_Required work_
Below this sentence is a listing; return exactly its lines from the one with "gray hardcover 253 472 => nothing" to the one with "yellow toy carrot 620", both kept, and nothing more.

═══

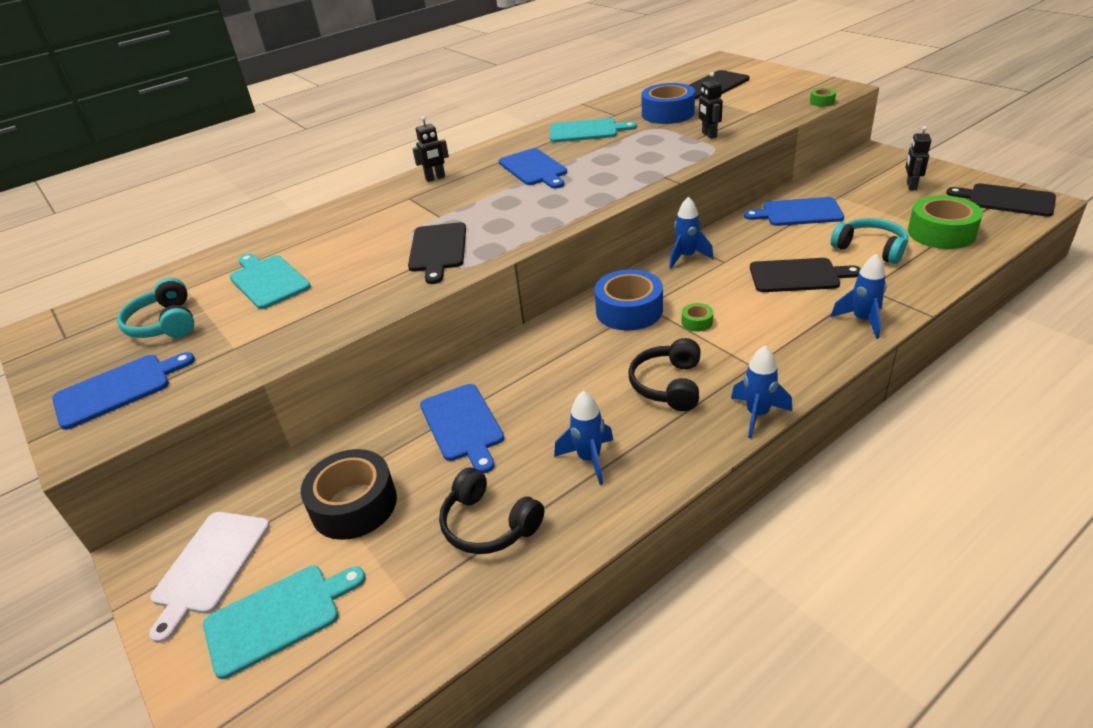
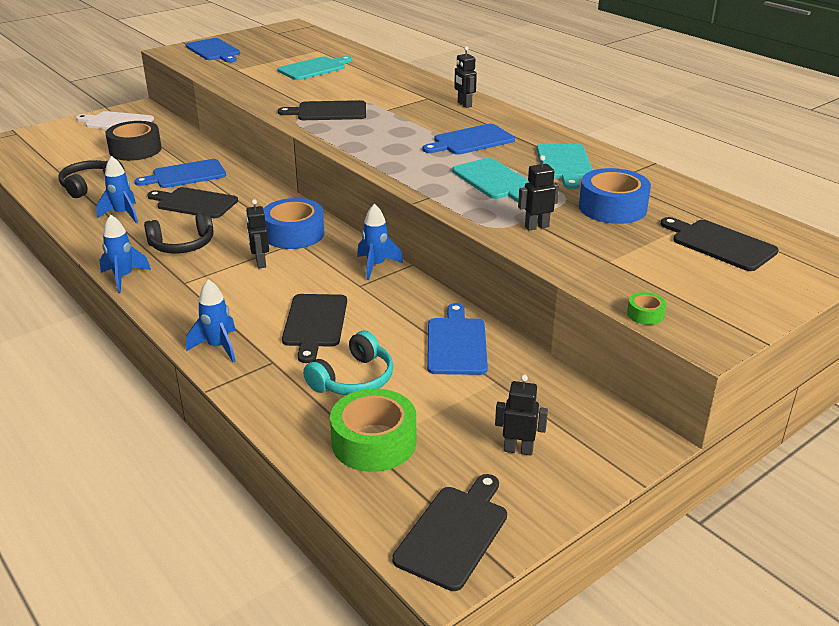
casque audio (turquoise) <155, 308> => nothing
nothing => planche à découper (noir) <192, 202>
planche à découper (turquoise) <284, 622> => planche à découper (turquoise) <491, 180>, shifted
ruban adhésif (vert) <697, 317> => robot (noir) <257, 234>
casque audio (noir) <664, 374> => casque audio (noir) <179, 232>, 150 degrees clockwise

═══

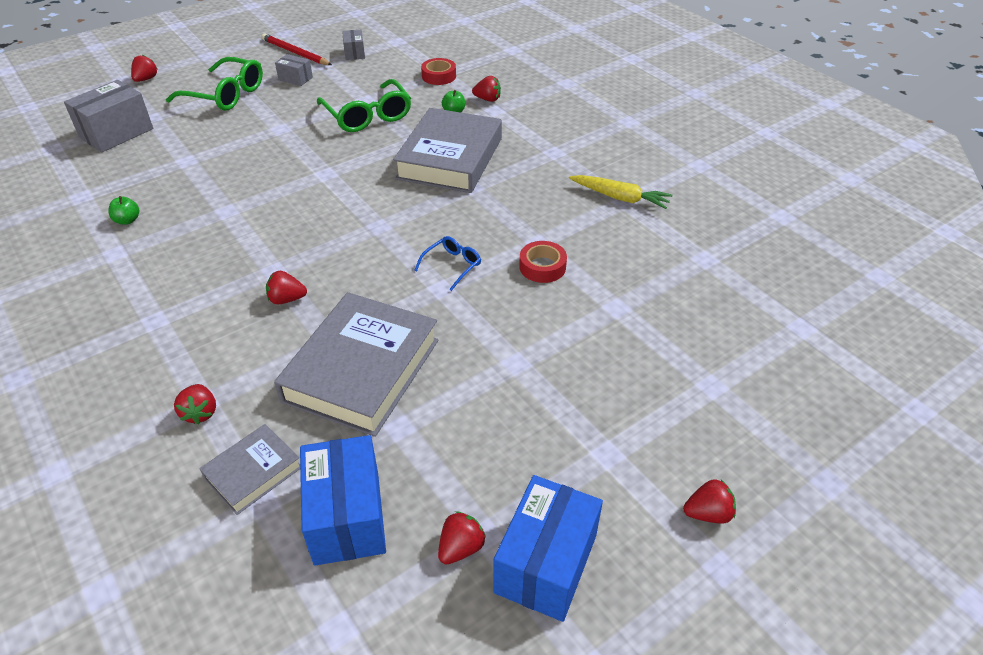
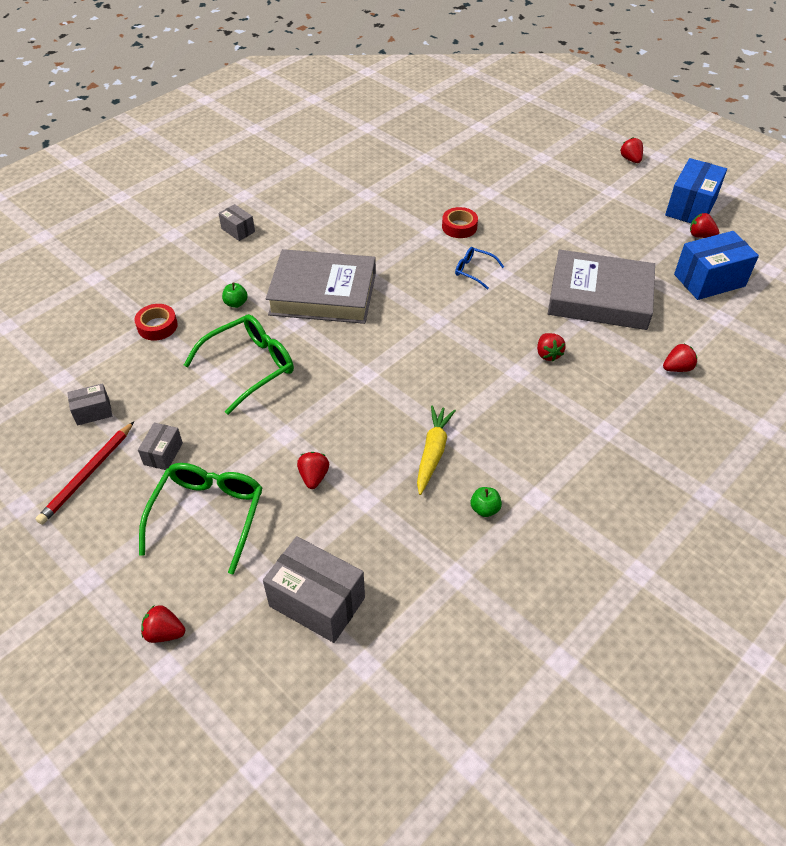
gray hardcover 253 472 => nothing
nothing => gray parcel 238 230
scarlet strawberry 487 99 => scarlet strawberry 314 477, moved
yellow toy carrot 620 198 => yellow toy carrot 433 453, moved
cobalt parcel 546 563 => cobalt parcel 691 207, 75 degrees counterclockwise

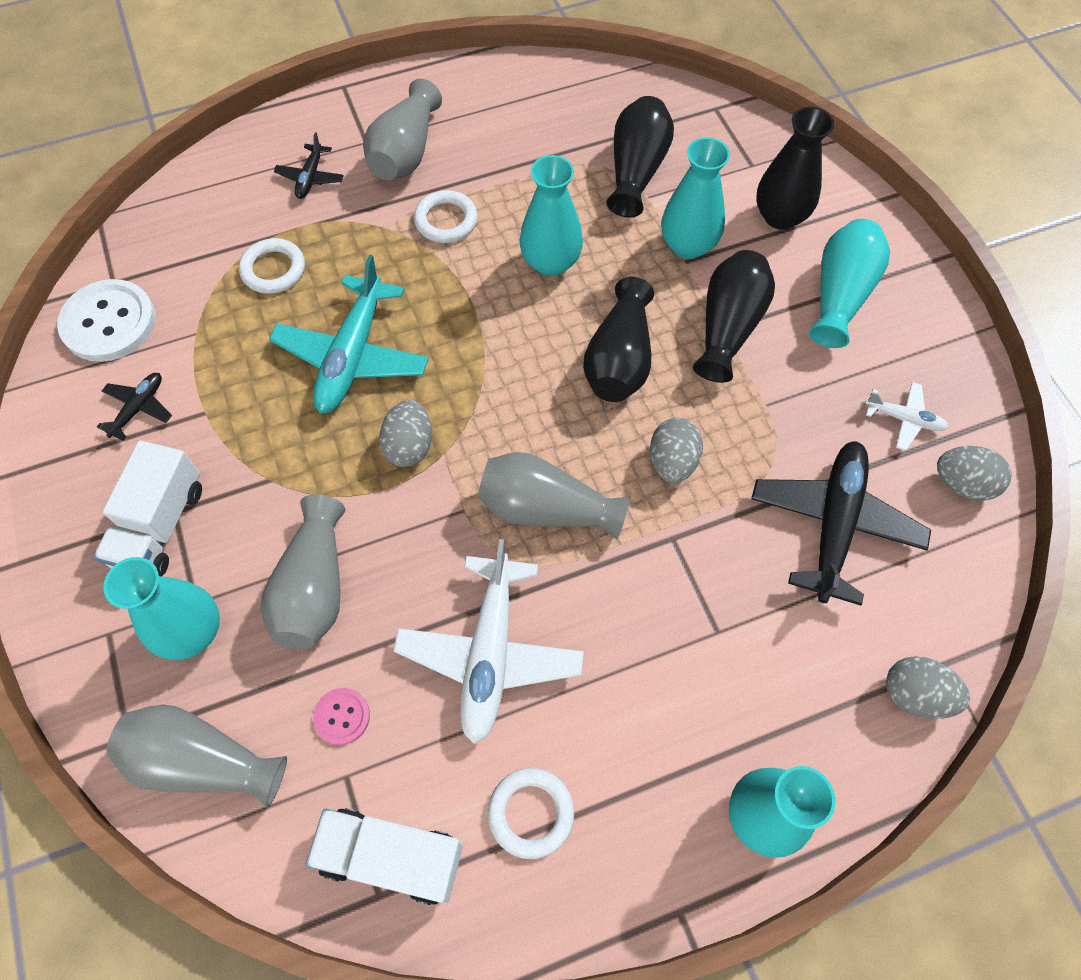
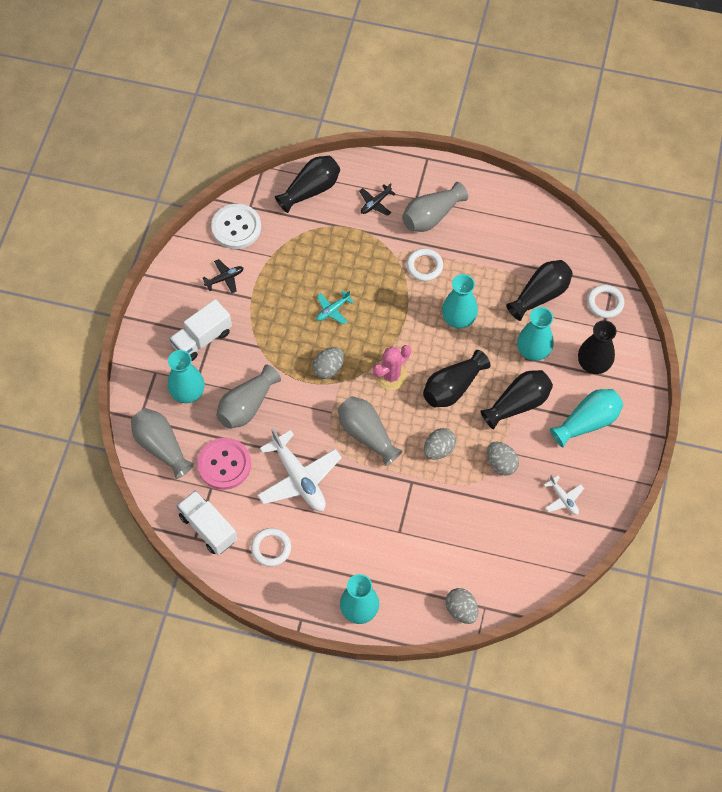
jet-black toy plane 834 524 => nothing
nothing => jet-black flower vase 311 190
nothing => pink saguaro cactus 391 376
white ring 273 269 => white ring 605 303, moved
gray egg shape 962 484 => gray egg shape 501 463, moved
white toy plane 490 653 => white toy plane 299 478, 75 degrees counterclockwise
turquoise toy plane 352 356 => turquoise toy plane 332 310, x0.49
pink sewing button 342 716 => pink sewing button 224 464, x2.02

═══

_Answer_
gray hardcover 253 472 => nothing
nothing => gray parcel 238 230
scarlet strawberry 487 99 => scarlet strawberry 314 477, moved
yellow toy carrot 620 198 => yellow toy carrot 433 453, moved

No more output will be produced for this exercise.